• Prompt: Up to and including the line with "tea pot/rosy <348, 302, 48, 59>", please set down the entries below exactly, starting from the first line.

Stored dataset items:
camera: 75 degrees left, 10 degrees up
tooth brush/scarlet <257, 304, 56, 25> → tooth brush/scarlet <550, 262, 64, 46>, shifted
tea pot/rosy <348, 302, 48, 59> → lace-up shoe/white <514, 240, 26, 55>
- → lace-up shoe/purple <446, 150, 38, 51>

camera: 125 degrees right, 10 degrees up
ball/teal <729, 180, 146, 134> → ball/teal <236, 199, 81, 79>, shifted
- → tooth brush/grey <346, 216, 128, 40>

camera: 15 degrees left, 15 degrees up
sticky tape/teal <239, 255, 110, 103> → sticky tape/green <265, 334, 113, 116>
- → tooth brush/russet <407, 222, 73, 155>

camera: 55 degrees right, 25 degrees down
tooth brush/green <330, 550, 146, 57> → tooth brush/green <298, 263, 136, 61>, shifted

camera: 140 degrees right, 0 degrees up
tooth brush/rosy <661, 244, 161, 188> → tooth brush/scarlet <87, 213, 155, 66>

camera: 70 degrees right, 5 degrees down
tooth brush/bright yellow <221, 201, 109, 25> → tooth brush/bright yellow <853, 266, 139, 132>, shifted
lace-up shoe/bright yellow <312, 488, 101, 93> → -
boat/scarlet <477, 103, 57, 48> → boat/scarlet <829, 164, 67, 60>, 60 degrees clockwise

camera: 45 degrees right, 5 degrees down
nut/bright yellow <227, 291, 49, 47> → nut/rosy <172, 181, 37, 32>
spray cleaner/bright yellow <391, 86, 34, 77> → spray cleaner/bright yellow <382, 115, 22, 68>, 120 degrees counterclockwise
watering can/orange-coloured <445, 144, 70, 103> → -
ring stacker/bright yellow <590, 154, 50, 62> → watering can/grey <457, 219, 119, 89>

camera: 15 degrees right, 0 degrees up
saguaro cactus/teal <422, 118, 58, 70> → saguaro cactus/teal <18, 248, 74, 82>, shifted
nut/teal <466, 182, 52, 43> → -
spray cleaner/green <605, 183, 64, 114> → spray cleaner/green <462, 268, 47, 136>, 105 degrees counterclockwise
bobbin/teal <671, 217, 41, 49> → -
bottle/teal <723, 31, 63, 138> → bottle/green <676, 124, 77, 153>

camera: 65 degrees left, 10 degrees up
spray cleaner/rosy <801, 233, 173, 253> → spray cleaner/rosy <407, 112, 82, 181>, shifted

• Exercise answer:
camera: 75 degrees left, 10 degrees up
tooth brush/scarlet <257, 304, 56, 25> → tooth brush/scarlet <550, 262, 64, 46>, shifted
tea pot/rosy <348, 302, 48, 59> → lace-up shoe/white <514, 240, 26, 55>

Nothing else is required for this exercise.